#### Brief
Nothing in the data should be left out or altered when it is retyped.

#### Data shown
__________________________________________________

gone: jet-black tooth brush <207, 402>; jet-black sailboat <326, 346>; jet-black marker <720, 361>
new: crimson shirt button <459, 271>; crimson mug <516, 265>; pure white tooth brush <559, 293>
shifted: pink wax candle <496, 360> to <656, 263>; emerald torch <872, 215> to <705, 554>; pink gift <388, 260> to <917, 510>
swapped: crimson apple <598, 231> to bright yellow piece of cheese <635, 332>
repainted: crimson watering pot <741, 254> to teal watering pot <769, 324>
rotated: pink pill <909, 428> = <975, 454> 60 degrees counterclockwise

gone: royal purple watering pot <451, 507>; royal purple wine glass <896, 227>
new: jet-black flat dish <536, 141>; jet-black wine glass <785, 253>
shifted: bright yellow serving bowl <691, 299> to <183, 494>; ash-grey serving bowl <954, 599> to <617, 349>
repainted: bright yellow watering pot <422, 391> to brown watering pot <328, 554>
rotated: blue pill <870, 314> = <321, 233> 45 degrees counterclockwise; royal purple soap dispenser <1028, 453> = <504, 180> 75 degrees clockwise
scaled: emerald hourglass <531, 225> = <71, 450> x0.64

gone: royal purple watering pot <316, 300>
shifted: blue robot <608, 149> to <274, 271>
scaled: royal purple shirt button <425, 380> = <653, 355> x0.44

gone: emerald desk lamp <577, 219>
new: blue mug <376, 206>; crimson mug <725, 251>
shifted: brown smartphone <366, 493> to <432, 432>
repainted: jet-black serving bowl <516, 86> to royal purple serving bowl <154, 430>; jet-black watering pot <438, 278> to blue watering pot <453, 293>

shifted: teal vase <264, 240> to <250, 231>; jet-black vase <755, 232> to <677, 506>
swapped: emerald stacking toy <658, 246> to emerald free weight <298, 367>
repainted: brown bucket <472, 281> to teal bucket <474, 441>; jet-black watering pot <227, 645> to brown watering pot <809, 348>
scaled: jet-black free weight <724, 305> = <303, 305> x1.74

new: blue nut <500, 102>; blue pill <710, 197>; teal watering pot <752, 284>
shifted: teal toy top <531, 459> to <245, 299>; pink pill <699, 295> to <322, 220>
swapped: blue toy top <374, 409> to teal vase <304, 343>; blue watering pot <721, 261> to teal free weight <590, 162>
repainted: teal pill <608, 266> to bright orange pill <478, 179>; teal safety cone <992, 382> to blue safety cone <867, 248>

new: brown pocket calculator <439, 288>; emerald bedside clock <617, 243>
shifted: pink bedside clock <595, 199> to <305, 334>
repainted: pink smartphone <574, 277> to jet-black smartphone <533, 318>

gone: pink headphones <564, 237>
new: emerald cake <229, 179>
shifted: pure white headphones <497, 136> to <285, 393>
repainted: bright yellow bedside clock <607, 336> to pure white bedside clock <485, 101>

__________________________________________________

#### Solution to this exercise
gone: jet-black tooth brush <207, 402>; jet-black sailboat <326, 346>; jet-black marker <720, 361>
new: crimson shirt button <459, 271>; crimson mug <516, 265>; pure white tooth brush <559, 293>
shifted: pink wax candle <496, 360> to <656, 263>; emerald torch <872, 215> to <705, 554>; pink gift <388, 260> to <917, 510>
swapped: crimson apple <598, 231> to bright yellow piece of cheese <635, 332>
repainted: crimson watering pot <741, 254> to teal watering pot <769, 324>
rotated: pink pill <909, 428> = <975, 454> 60 degrees counterclockwise

gone: royal purple watering pot <451, 507>; royal purple wine glass <896, 227>
new: jet-black flat dish <536, 141>; jet-black wine glass <785, 253>
shifted: bright yellow serving bowl <691, 299> to <183, 494>; ash-grey serving bowl <954, 599> to <617, 349>
repainted: bright yellow watering pot <422, 391> to brown watering pot <328, 554>
rotated: blue pill <870, 314> = <321, 233> 45 degrees counterclockwise; royal purple soap dispenser <1028, 453> = <504, 180> 75 degrees clockwise
scaled: emerald hourglass <531, 225> = <71, 450> x0.64

gone: royal purple watering pot <316, 300>
shifted: blue robot <608, 149> to <274, 271>
scaled: royal purple shirt button <425, 380> = <653, 355> x0.44

gone: emerald desk lamp <577, 219>
new: blue mug <376, 206>; crimson mug <725, 251>
shifted: brown smartphone <366, 493> to <432, 432>
repainted: jet-black serving bowl <516, 86> to royal purple serving bowl <154, 430>; jet-black watering pot <438, 278> to blue watering pot <453, 293>

shifted: teal vase <264, 240> to <250, 231>; jet-black vase <755, 232> to <677, 506>
swapped: emerald stacking toy <658, 246> to emerald free weight <298, 367>
repainted: brown bucket <472, 281> to teal bucket <474, 441>; jet-black watering pot <227, 645> to brown watering pot <809, 348>
scaled: jet-black free weight <724, 305> = <303, 305> x1.74

new: blue nut <500, 102>; blue pill <710, 197>; teal watering pot <752, 284>
shifted: teal toy top <531, 459> to <245, 299>; pink pill <699, 295> to <322, 220>
swapped: blue toy top <374, 409> to teal vase <304, 343>; blue watering pot <721, 261> to teal free weight <590, 162>
repainted: teal pill <608, 266> to bright orange pill <478, 179>; teal safety cone <992, 382> to blue safety cone <867, 248>

new: brown pocket calculator <439, 288>; emerald bedside clock <617, 243>
shifted: pink bedside clock <595, 199> to <305, 334>
repainted: pink smartphone <574, 277> to jet-black smartphone <533, 318>

gone: pink headphones <564, 237>
new: emerald cake <229, 179>
shifted: pure white headphones <497, 136> to <285, 393>
repainted: bright yellow bedside clock <607, 336> to pure white bedside clock <485, 101>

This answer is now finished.